===== Provided records =====

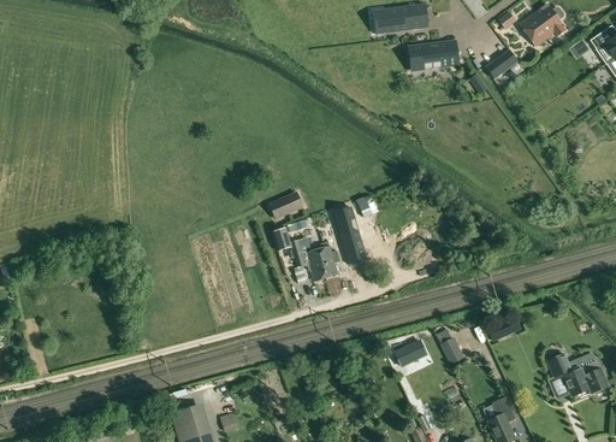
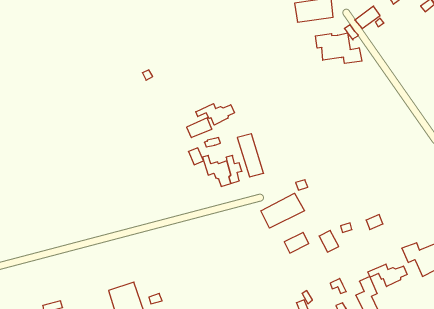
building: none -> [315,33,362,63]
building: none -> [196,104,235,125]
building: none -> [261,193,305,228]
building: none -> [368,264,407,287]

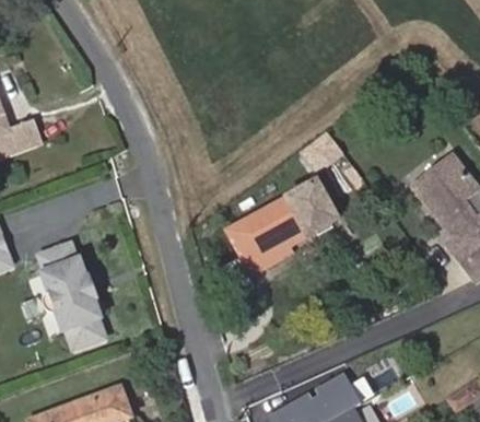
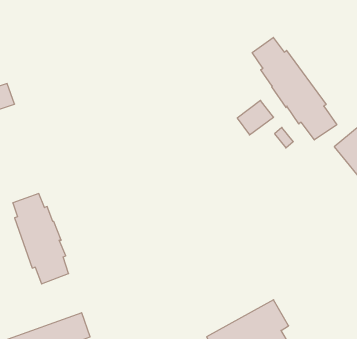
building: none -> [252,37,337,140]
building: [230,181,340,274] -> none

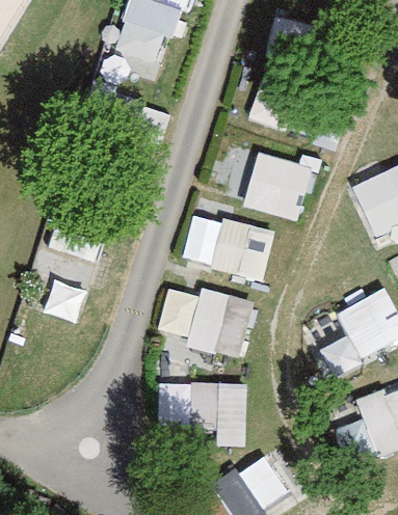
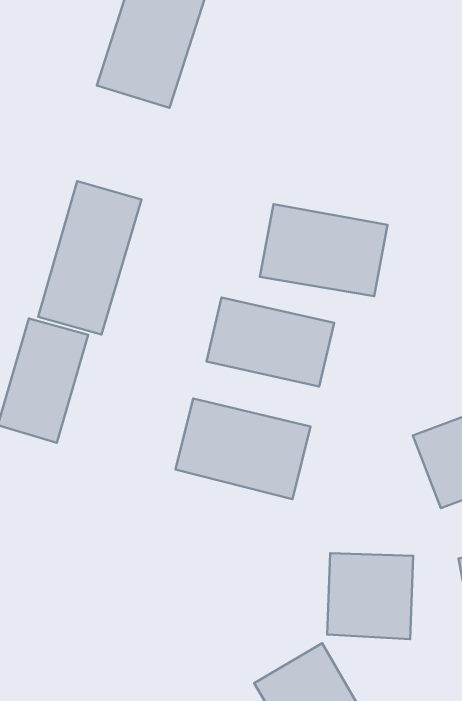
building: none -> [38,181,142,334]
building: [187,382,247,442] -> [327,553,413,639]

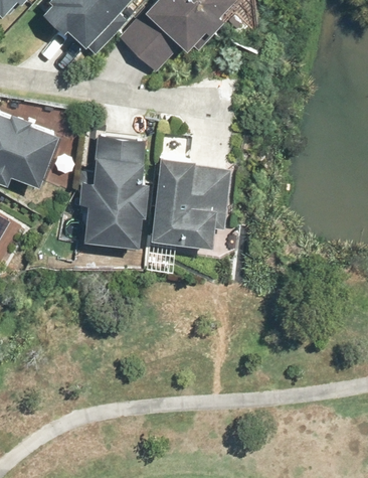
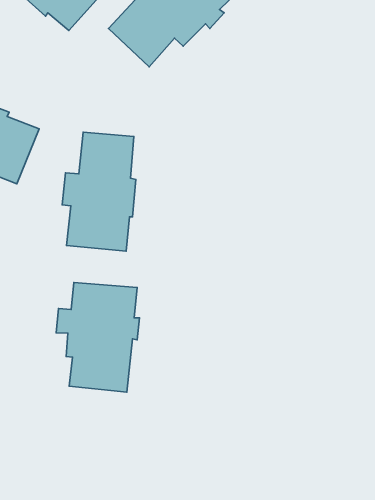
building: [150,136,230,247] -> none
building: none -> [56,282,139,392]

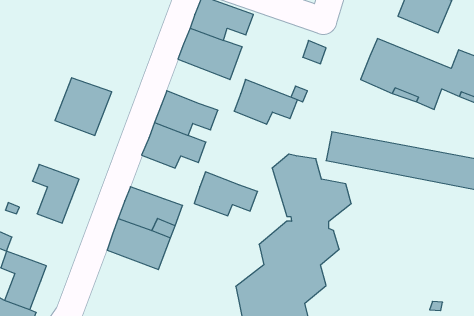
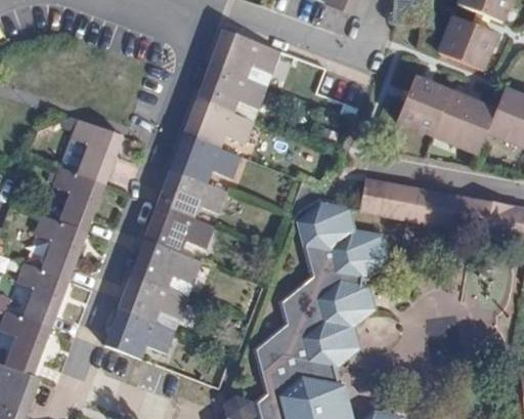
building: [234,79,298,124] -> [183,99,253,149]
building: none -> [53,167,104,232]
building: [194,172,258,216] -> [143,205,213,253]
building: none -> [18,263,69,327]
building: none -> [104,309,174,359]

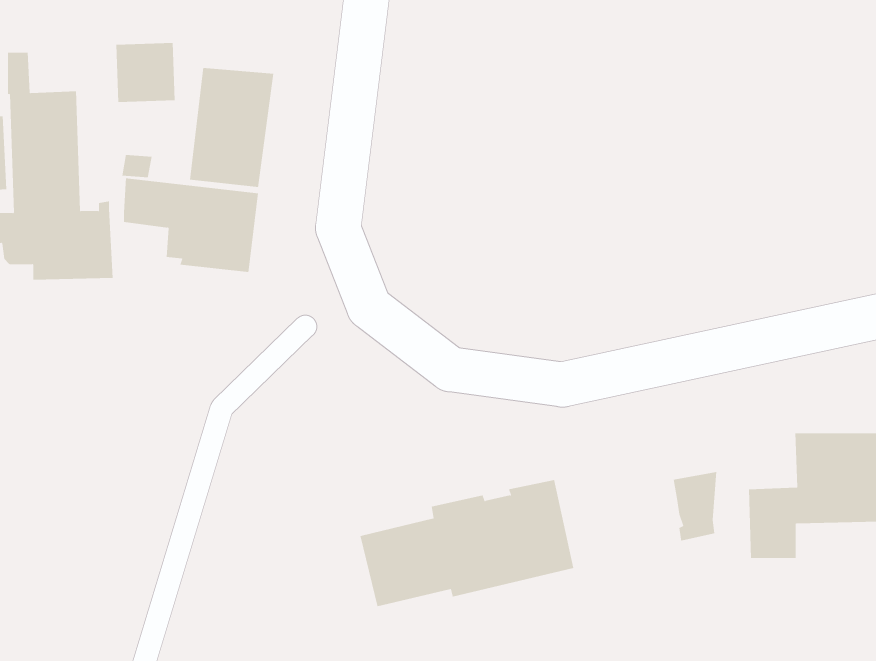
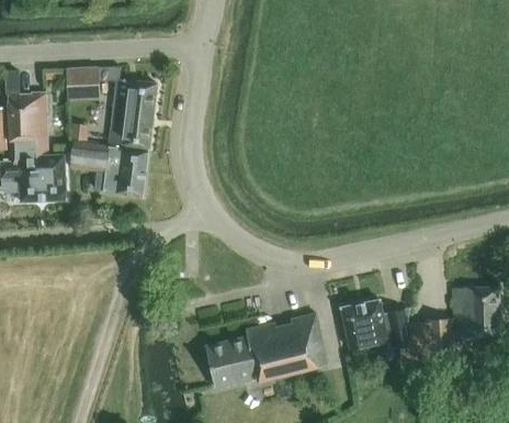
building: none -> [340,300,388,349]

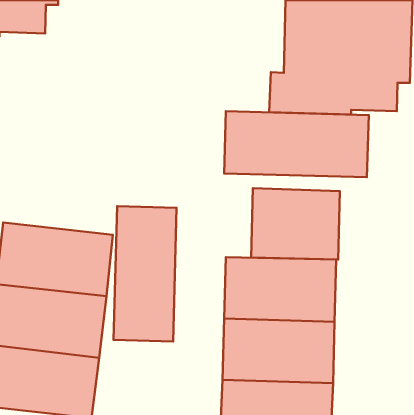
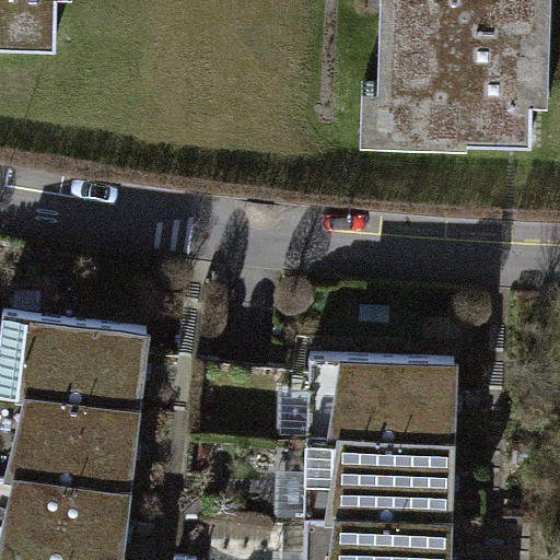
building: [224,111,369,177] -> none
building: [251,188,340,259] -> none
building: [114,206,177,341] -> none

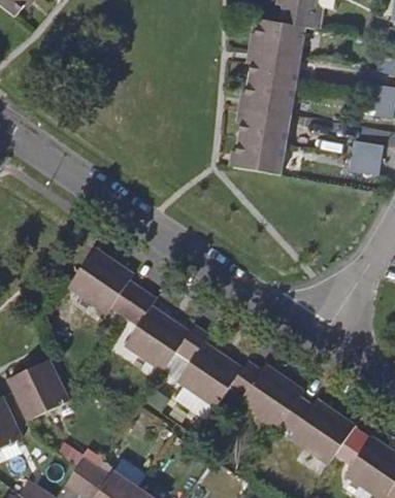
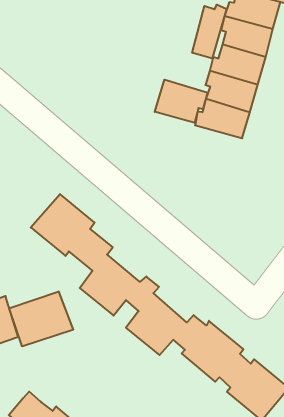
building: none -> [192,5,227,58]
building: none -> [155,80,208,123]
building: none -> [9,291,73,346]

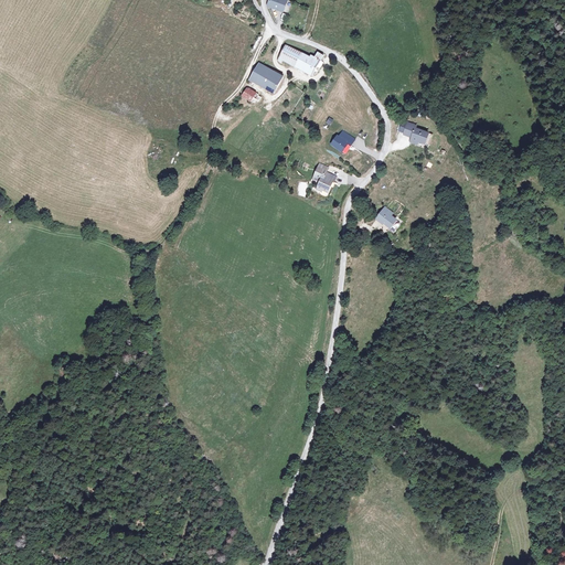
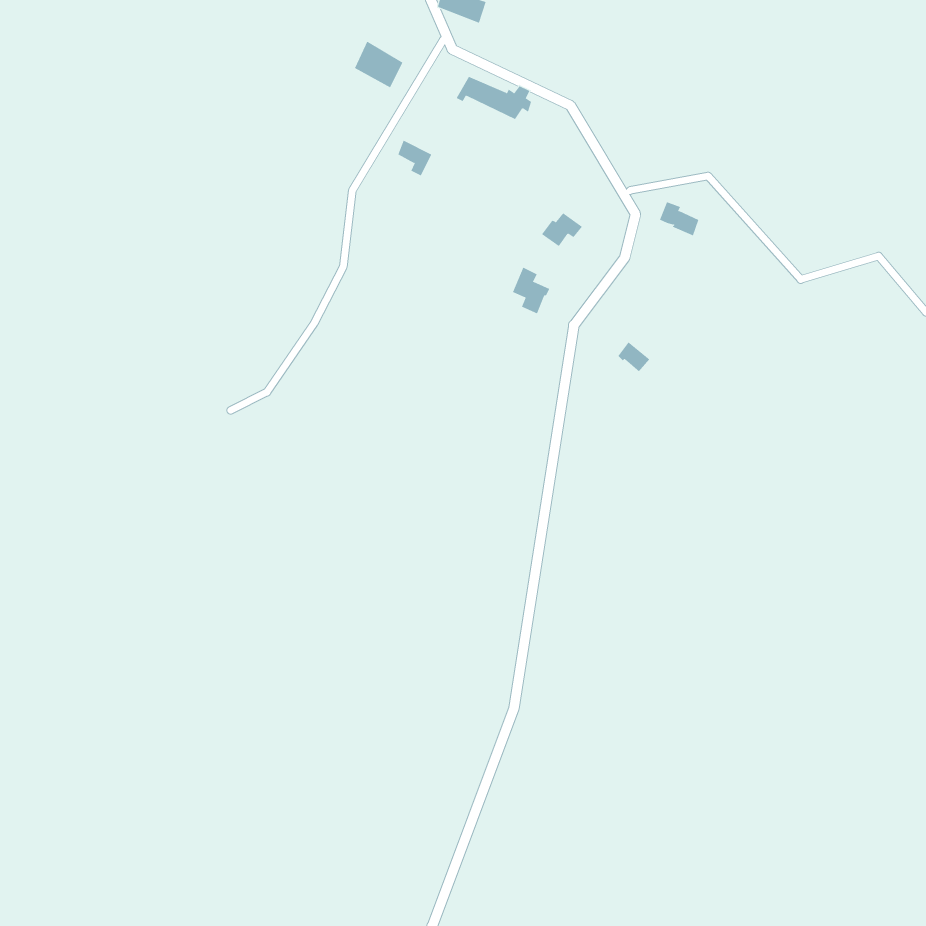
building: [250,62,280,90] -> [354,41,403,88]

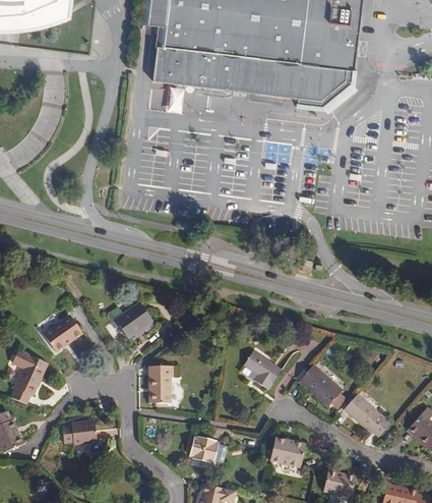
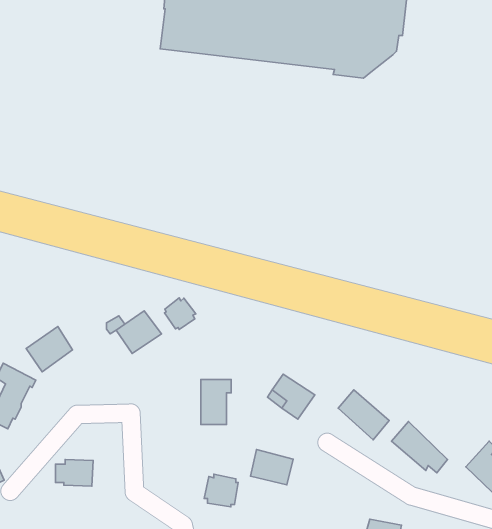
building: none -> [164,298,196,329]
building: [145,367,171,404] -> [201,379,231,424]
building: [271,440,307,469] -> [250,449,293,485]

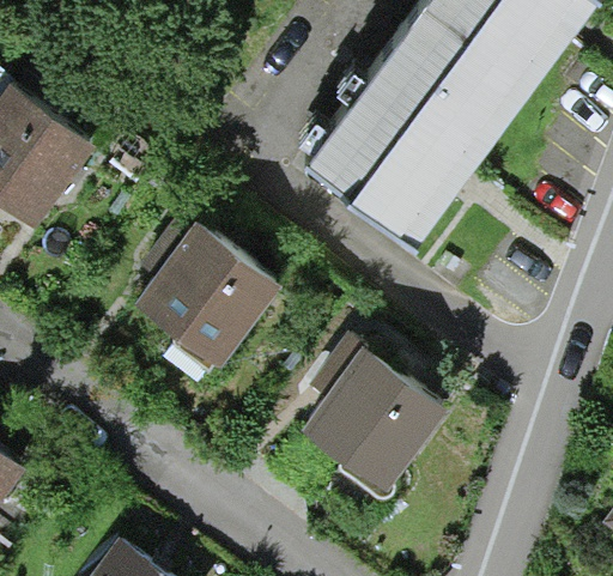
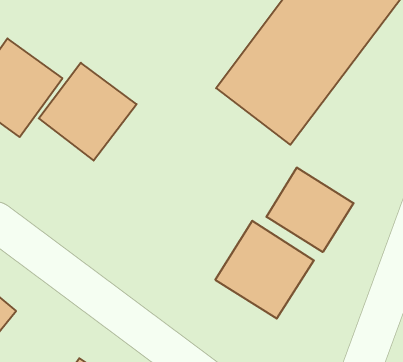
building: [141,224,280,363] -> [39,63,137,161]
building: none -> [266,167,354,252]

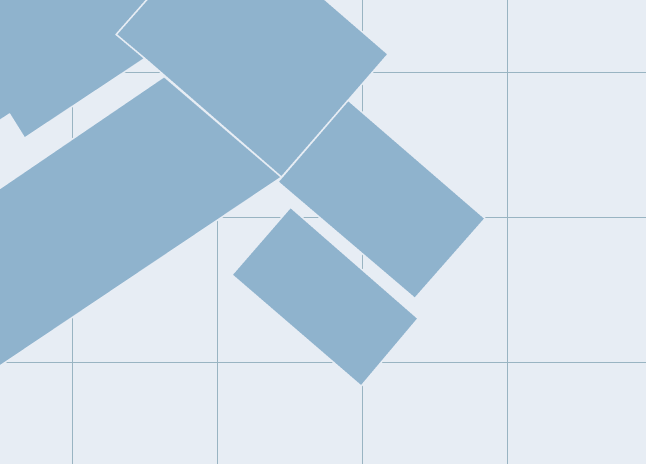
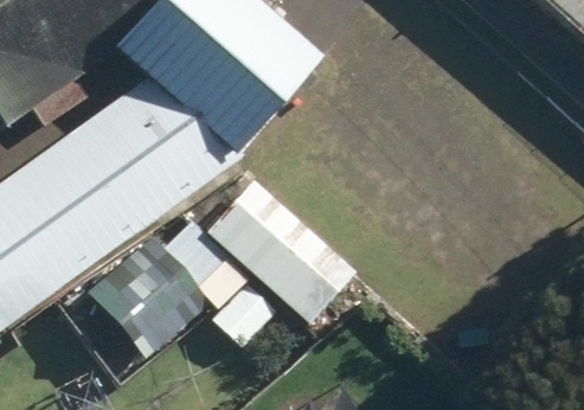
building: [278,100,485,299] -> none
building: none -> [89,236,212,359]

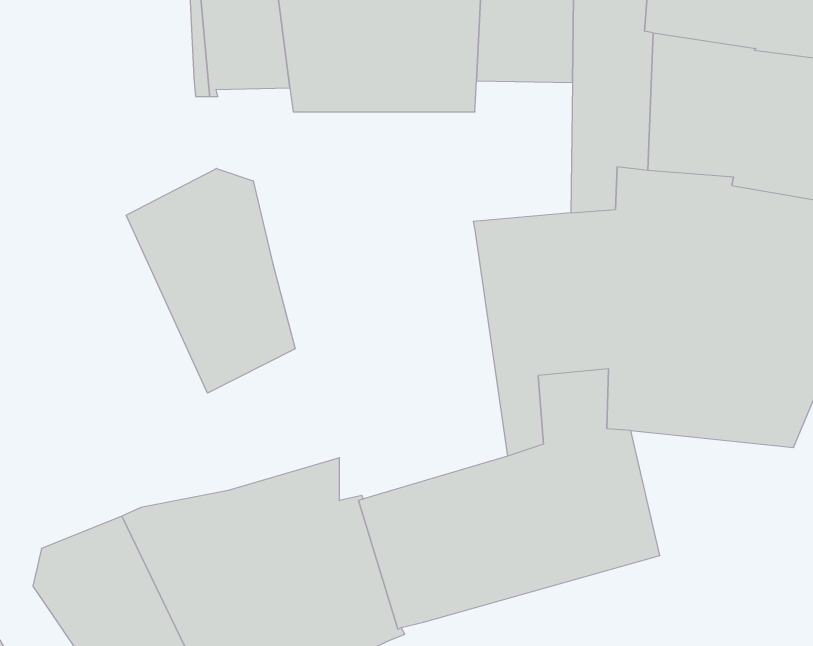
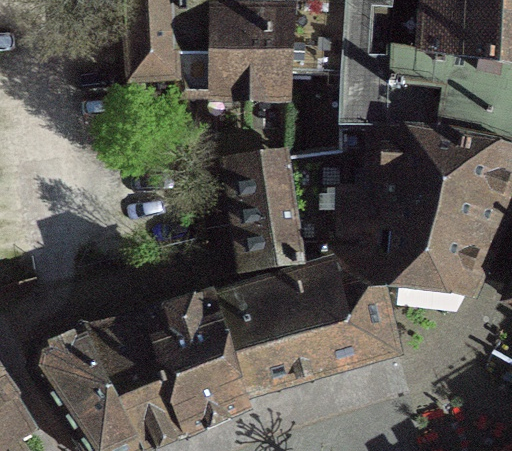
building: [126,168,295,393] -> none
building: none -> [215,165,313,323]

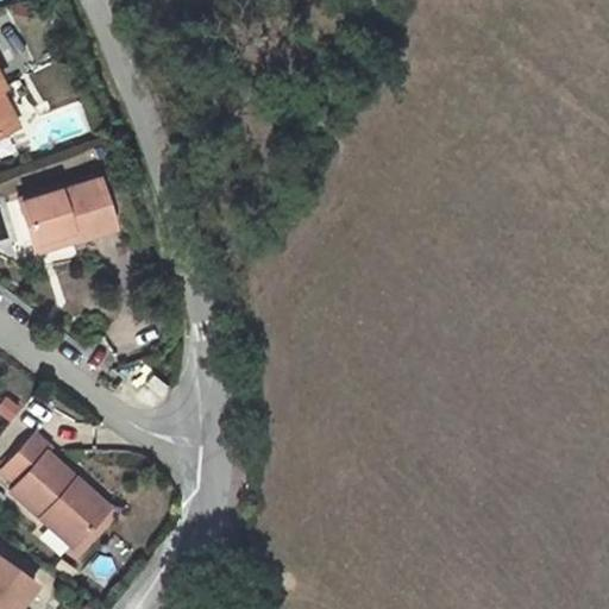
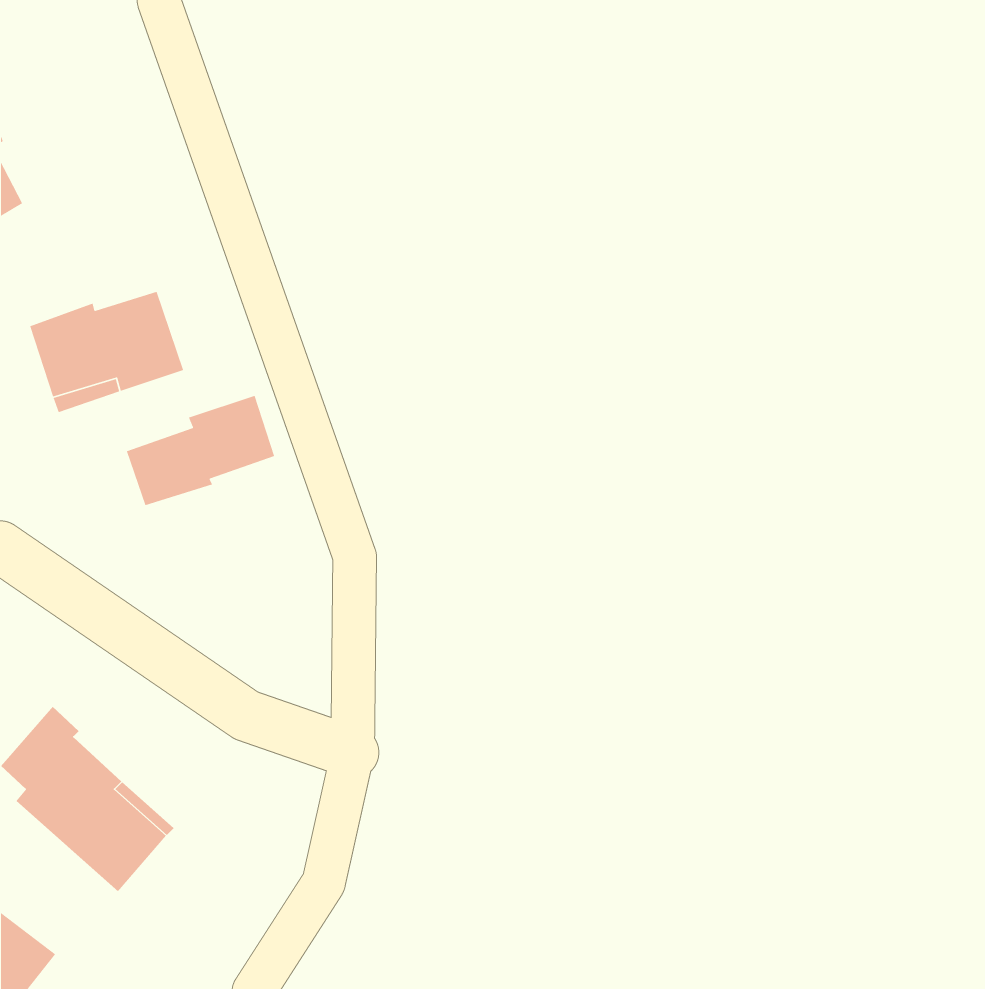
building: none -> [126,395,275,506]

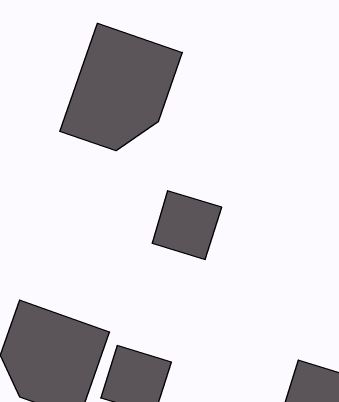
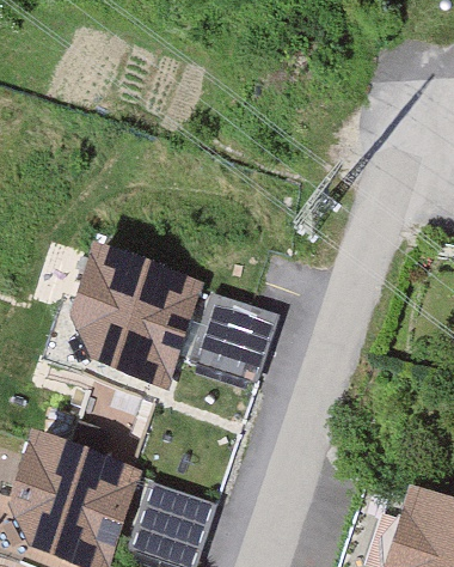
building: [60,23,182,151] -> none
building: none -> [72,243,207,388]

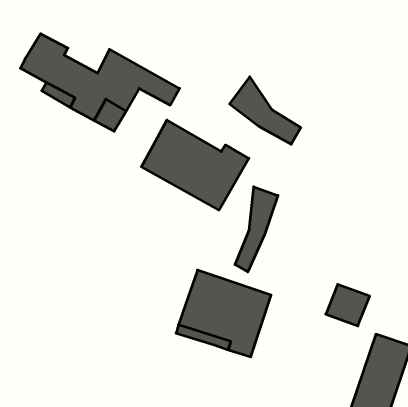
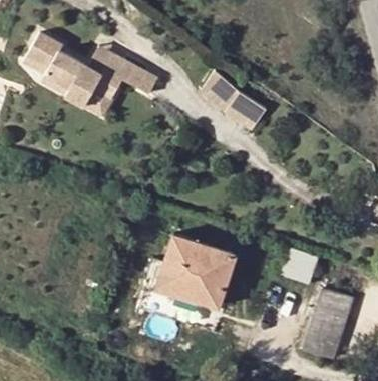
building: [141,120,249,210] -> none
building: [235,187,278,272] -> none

=====

*Work instructions:* Once the pictures are removed, repeat all of the data above exactly.

*Response below:*
building: none -> [315,33,362,63]
building: none -> [196,104,235,125]
building: none -> [261,193,305,228]
building: none -> [368,264,407,287]

building: none -> [252,37,337,140]
building: [230,181,340,274] -> none

building: none -> [38,181,142,334]
building: [187,382,247,442] -> [327,553,413,639]

building: [150,136,230,247] -> none
building: none -> [56,282,139,392]

building: [234,79,298,124] -> [183,99,253,149]
building: none -> [53,167,104,232]
building: [194,172,258,216] -> [143,205,213,253]
building: none -> [18,263,69,327]
building: none -> [104,309,174,359]

building: none -> [340,300,388,349]

building: [224,111,369,177] -> none
building: [251,188,340,259] -> none
building: [114,206,177,341] -> none

building: none -> [192,5,227,58]
building: none -> [155,80,208,123]
building: none -> [9,291,73,346]

building: [250,62,280,90] -> [354,41,403,88]

building: none -> [164,298,196,329]
building: [145,367,171,404] -> [201,379,231,424]
building: [271,440,307,469] -> [250,449,293,485]

building: [141,224,280,363] -> [39,63,137,161]
building: none -> [266,167,354,252]

building: [278,100,485,299] -> none
building: none -> [89,236,212,359]

building: [126,168,295,393] -> none
building: none -> [215,165,313,323]

building: none -> [126,395,275,506]

building: [60,23,182,151] -> none
building: none -> [72,243,207,388]

building: [141,120,249,210] -> none
building: [235,187,278,272] -> none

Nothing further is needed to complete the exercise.